(Source data)
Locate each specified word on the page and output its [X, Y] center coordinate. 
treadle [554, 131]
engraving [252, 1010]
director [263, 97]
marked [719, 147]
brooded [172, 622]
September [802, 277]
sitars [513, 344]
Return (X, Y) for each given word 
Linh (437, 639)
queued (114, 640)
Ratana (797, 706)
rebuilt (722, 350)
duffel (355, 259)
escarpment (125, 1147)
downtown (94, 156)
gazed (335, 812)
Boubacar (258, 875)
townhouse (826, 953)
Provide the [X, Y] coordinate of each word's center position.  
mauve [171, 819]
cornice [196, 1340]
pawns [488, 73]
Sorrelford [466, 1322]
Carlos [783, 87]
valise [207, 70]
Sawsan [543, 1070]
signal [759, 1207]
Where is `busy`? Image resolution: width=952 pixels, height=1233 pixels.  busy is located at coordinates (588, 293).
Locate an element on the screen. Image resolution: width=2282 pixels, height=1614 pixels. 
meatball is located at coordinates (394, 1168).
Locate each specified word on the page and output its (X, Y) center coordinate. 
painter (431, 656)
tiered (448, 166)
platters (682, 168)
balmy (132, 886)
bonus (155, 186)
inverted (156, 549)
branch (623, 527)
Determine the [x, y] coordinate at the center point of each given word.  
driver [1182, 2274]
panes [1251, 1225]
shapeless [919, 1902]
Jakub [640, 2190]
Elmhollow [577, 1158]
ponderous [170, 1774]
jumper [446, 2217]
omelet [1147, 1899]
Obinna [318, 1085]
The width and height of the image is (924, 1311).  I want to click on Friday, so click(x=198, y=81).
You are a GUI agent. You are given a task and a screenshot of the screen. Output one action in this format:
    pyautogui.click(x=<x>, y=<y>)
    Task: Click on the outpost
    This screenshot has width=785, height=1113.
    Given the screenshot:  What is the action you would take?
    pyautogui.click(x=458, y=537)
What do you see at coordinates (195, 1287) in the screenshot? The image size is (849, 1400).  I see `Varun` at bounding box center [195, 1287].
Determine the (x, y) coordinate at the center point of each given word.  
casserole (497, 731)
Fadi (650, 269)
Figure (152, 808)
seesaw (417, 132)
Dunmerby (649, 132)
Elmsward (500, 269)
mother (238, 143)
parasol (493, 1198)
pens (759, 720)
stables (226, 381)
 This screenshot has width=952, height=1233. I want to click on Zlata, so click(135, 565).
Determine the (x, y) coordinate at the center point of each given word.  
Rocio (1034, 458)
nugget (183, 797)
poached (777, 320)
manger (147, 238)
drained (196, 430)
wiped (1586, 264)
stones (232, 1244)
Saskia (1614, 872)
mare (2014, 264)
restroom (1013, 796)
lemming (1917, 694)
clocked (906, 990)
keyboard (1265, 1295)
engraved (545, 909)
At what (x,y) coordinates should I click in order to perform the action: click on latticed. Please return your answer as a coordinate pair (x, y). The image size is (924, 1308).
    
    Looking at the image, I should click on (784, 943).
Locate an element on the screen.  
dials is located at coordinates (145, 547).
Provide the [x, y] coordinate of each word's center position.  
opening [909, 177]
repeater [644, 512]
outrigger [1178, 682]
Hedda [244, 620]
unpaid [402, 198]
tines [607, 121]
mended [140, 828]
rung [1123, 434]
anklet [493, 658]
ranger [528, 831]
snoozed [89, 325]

EXERCISE OBJECTIVE:
Copy out the entries word for word, starting with the line that contains "At what (x,y)" and running through the end of the entries.

ANSWER TO THIS EXERCISE:
At what (x,y) coordinates should I click in order to perform the action: click on latticed. Please return your answer as a coordinate pair (x, y). The image size is (924, 1308).
    
    Looking at the image, I should click on (784, 943).
Locate an element on the screen.  
dials is located at coordinates (145, 547).
Provide the [x, y] coordinate of each word's center position.  
opening [909, 177]
repeater [644, 512]
outrigger [1178, 682]
Hedda [244, 620]
unpaid [402, 198]
tines [607, 121]
mended [140, 828]
rung [1123, 434]
anklet [493, 658]
ranger [528, 831]
snoozed [89, 325]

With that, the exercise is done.